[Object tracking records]
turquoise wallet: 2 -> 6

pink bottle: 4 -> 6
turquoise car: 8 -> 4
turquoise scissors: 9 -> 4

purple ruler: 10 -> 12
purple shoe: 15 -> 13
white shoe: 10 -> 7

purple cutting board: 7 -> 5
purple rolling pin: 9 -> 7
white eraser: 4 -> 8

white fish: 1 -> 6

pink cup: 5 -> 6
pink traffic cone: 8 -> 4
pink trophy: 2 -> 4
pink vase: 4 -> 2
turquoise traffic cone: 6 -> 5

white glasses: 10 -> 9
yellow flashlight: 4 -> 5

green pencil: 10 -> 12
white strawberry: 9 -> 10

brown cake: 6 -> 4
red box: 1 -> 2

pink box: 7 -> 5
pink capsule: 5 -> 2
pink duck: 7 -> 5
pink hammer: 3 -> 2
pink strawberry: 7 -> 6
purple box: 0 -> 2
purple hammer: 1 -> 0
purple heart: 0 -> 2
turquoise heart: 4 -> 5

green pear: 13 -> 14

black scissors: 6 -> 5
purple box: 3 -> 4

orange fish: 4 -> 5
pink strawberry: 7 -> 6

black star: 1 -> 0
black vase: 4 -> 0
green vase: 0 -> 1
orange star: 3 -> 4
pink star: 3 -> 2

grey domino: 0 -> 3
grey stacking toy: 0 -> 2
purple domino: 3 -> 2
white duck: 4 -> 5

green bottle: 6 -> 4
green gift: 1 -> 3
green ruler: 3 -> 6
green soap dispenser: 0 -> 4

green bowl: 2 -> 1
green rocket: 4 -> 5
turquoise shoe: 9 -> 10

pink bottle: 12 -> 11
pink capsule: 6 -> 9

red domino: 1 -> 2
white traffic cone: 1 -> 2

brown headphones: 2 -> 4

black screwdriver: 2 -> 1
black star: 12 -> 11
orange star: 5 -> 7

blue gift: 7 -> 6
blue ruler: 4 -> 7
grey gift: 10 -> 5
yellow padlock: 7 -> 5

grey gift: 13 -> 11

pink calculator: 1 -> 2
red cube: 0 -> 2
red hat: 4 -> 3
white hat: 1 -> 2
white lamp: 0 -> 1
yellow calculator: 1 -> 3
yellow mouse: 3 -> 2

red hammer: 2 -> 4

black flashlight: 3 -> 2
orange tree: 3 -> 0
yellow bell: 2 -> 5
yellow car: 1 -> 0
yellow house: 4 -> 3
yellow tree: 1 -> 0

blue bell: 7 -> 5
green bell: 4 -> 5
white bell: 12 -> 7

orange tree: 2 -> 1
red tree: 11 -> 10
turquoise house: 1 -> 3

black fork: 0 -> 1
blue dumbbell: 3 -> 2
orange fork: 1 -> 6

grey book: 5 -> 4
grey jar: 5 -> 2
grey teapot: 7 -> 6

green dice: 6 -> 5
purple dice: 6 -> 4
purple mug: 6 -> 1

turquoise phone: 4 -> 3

[Task item] Extract each line holding the word "shoe" from the records.

[Your solution]
purple shoe: 15 -> 13
white shoe: 10 -> 7
turquoise shoe: 9 -> 10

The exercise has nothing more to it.